YOUR GOAL:
In the copy, keep every line below as it is and leave out the pictures.

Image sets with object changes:
□ □ □ □ □ □ □

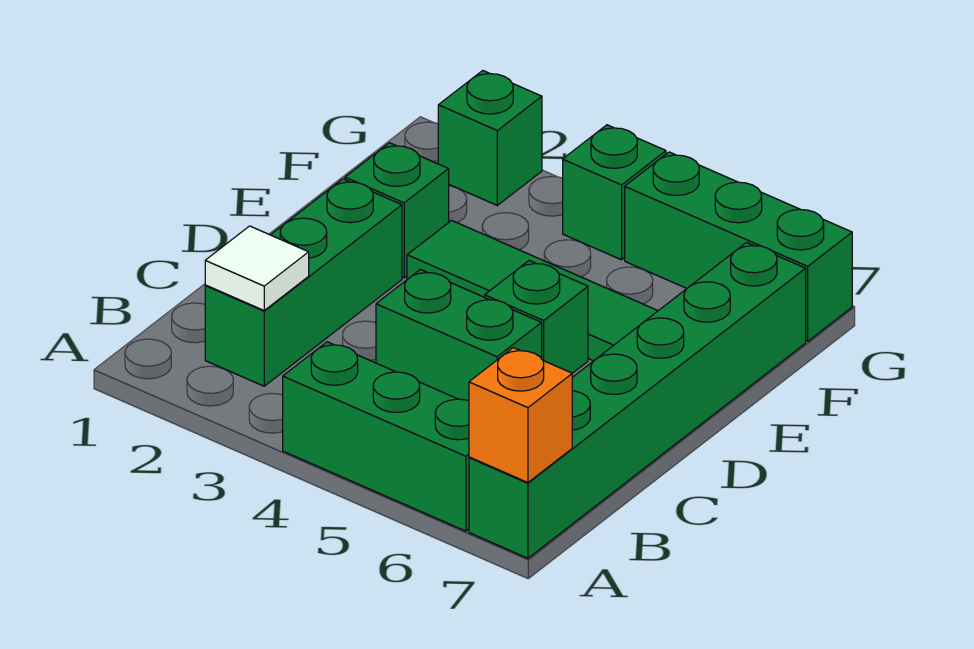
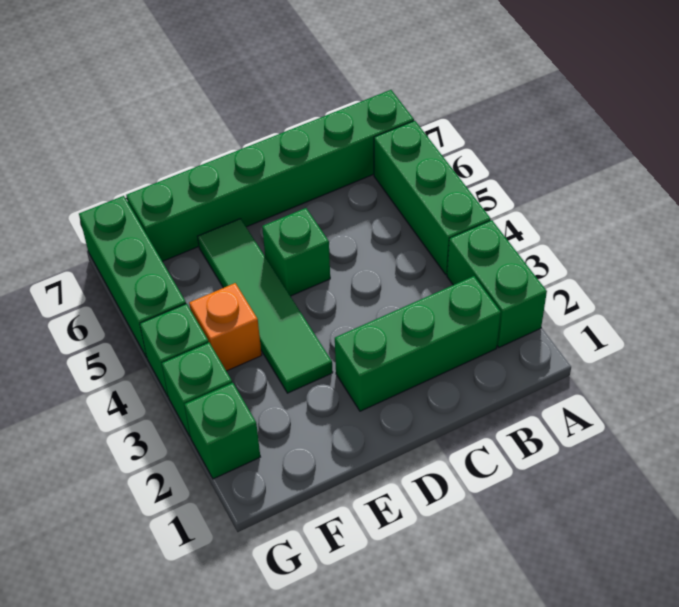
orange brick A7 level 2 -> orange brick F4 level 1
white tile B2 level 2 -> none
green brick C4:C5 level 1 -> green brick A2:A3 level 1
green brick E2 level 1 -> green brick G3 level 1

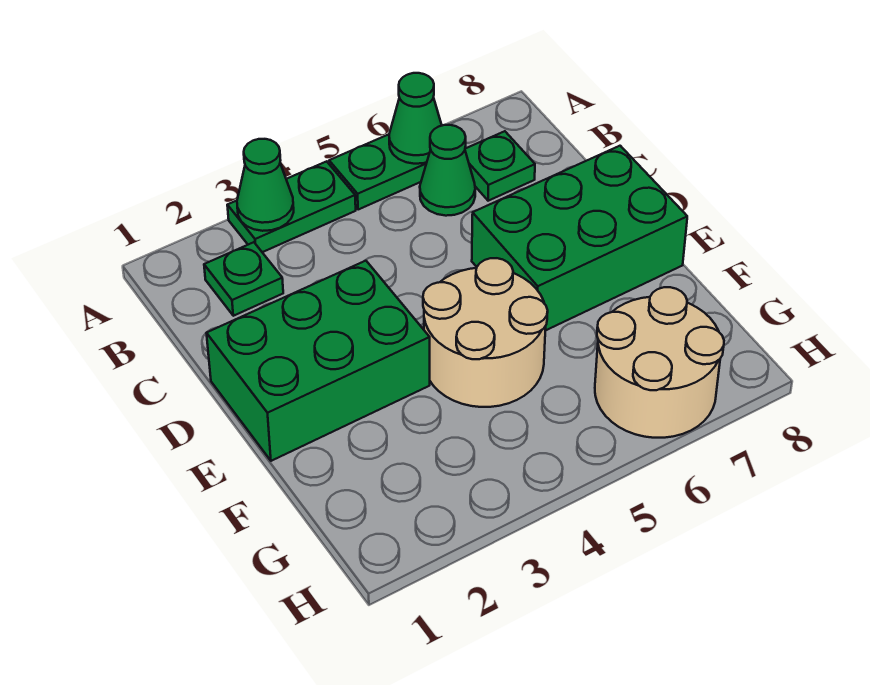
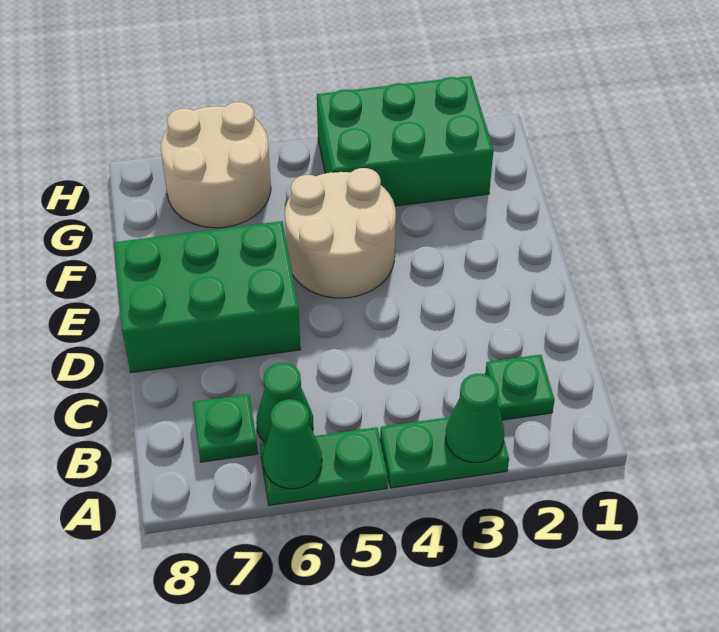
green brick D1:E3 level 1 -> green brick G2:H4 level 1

□ □ □ □ □ □ □

FINISHED EXERCISE:
orange brick A7 level 2 -> orange brick F4 level 1
white tile B2 level 2 -> none
green brick C4:C5 level 1 -> green brick A2:A3 level 1
green brick E2 level 1 -> green brick G3 level 1

green brick D1:E3 level 1 -> green brick G2:H4 level 1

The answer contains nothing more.